*TASK DESCRIPTION*: Return exactly, and only, the lines from the line containing "C1: none -> 56pF (GND, XO)" through the final line of the records below, both included.

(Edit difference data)
++++++++++++++++++++
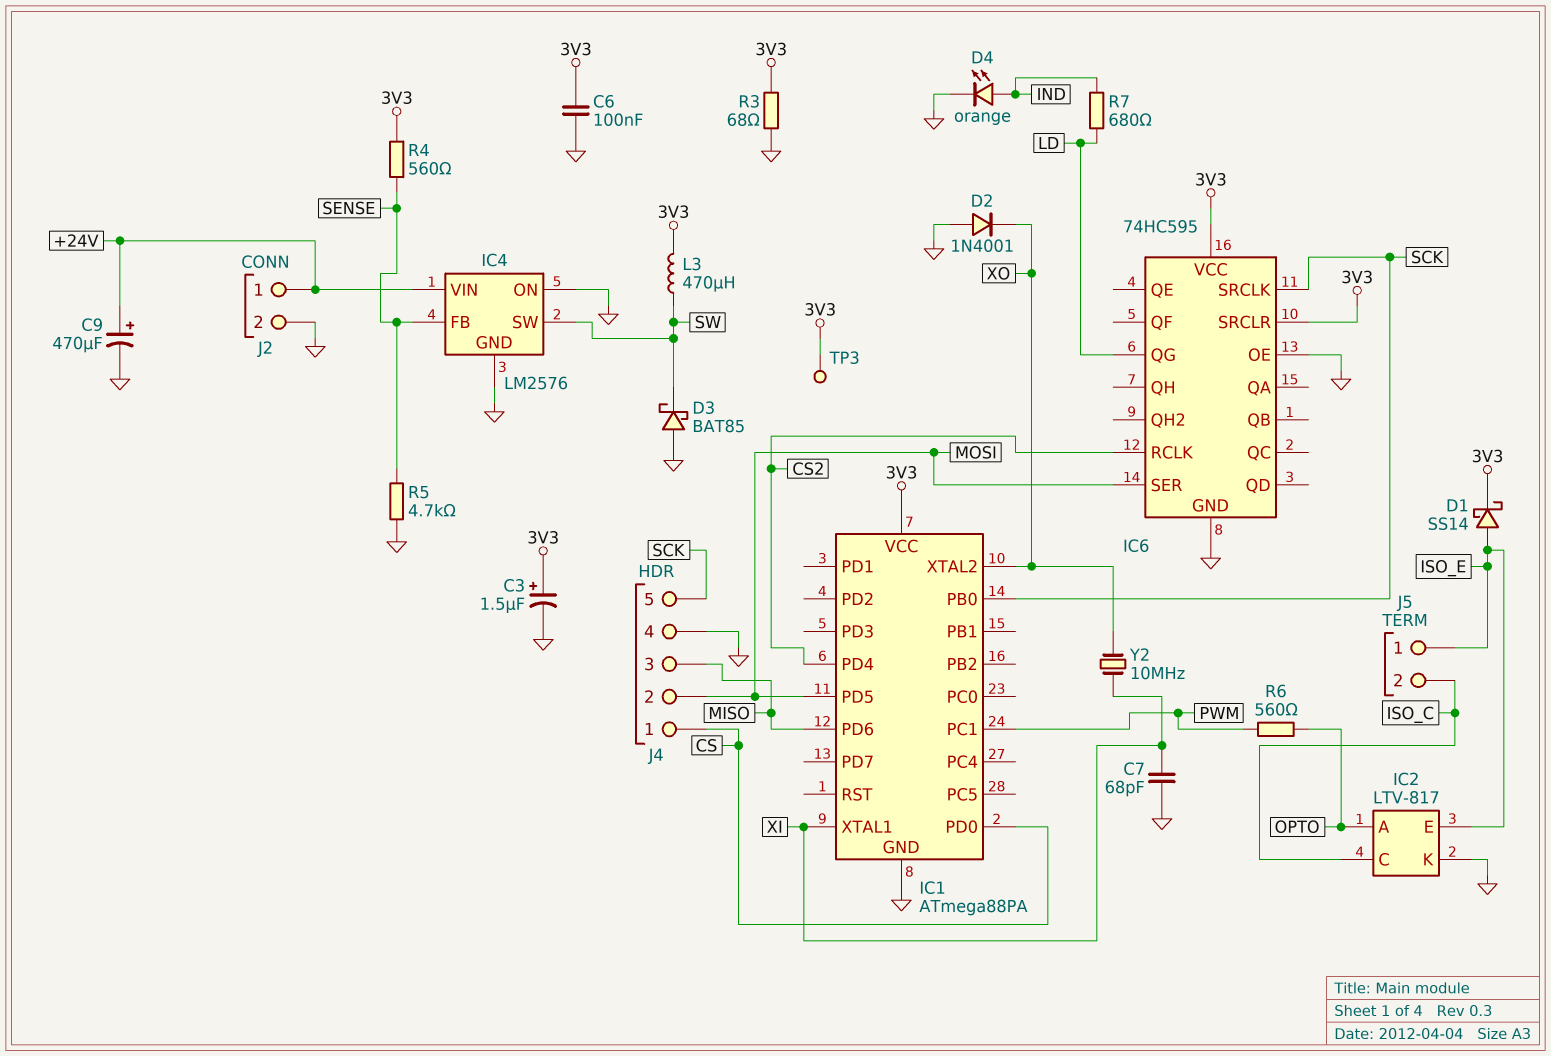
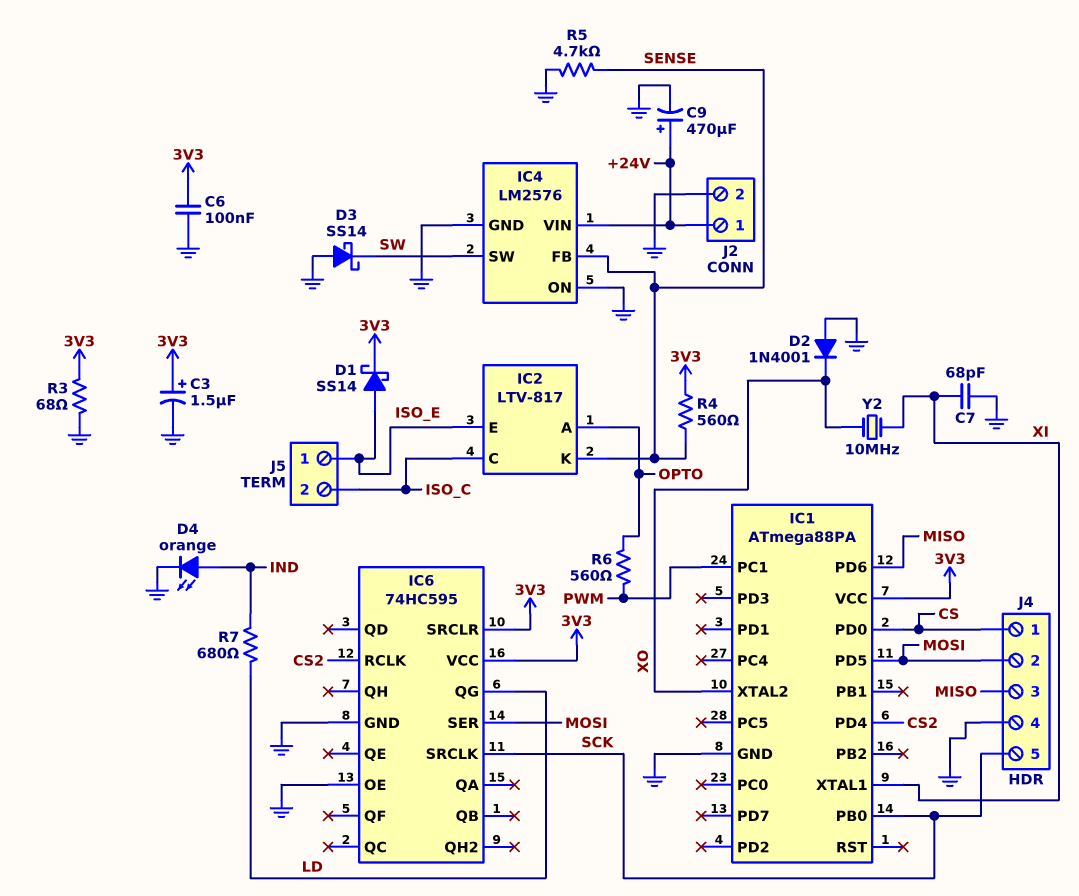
D3: schottky BAT85 (A GND, K SW) -> schottky SS14 (A GND, K SW)
IC2 pin K: GND -> SENSE
L3: 470uH (3V3, SW) -> none
TP3: test point (3V3) -> none

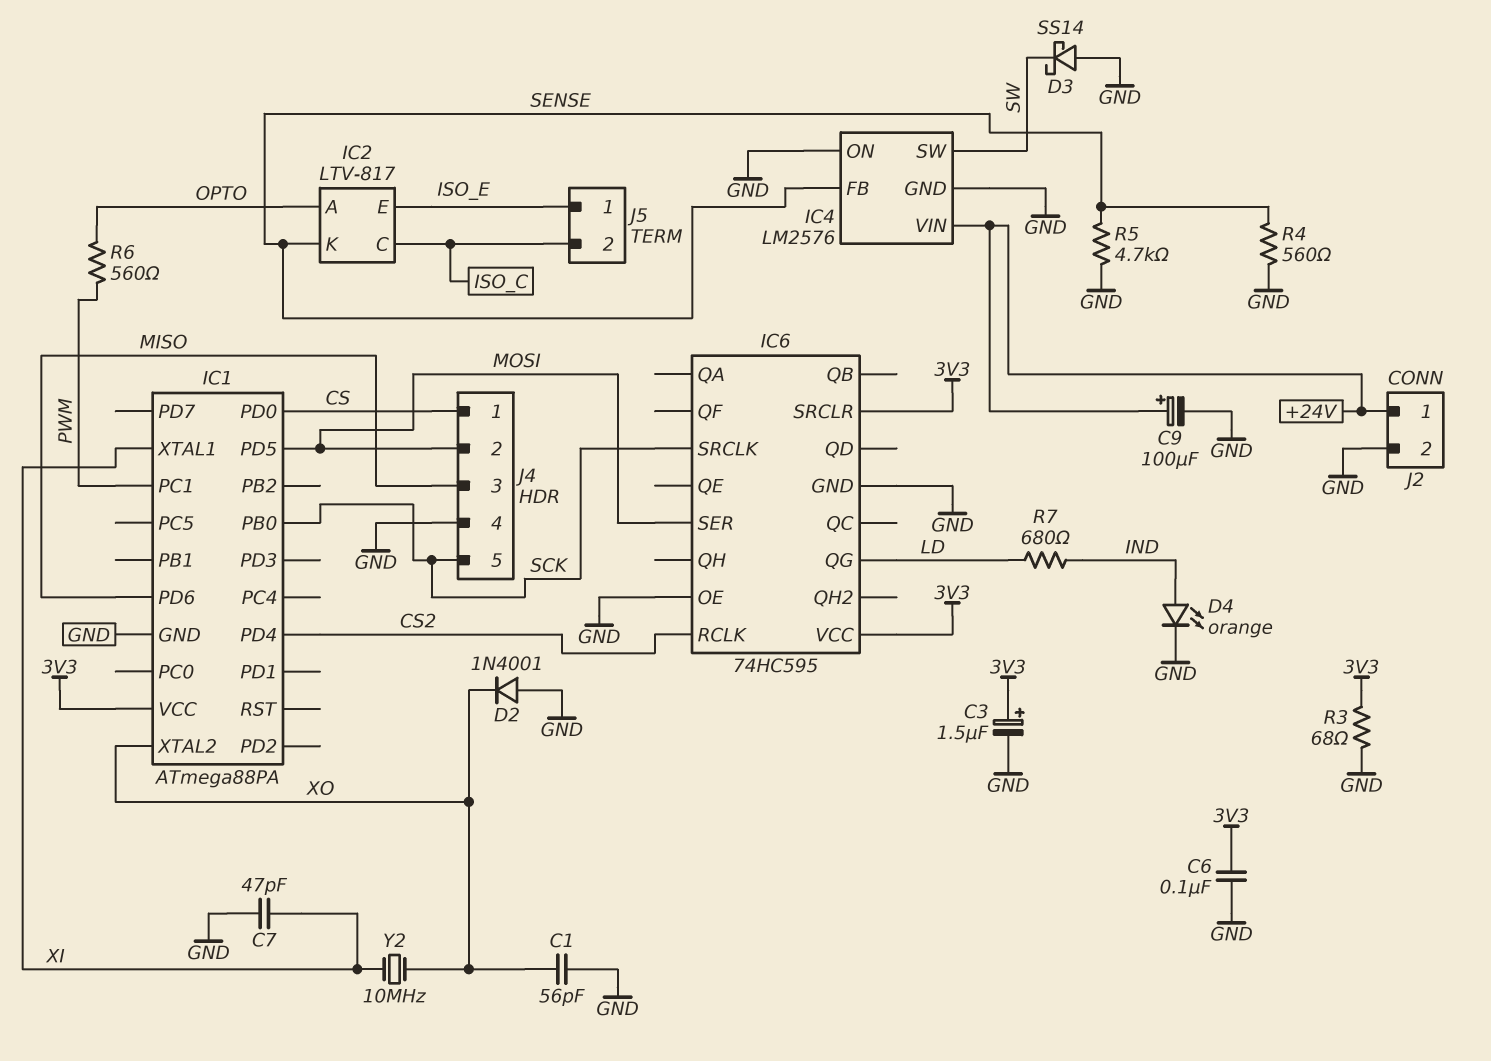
C1: none -> 56pF (GND, XO)
C7: 68pF (GND, XI) -> 47pF (GND, XI)
C9: 470uF (plus +24V, minus GND) -> 100uF (plus +24V, minus GND)
D1: schottky SS14 (A ISO_E, K 3V3) -> none
R4: 560 (3V3, SENSE) -> 560 (GND, SENSE)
++++++++++++++++++++
*PROBLEM SOLUTION*:
C1: none -> 56pF (GND, XO)
C7: 68pF (GND, XI) -> 47pF (GND, XI)
C9: 470uF (plus +24V, minus GND) -> 100uF (plus +24V, minus GND)
D1: schottky SS14 (A ISO_E, K 3V3) -> none
R4: 560 (3V3, SENSE) -> 560 (GND, SENSE)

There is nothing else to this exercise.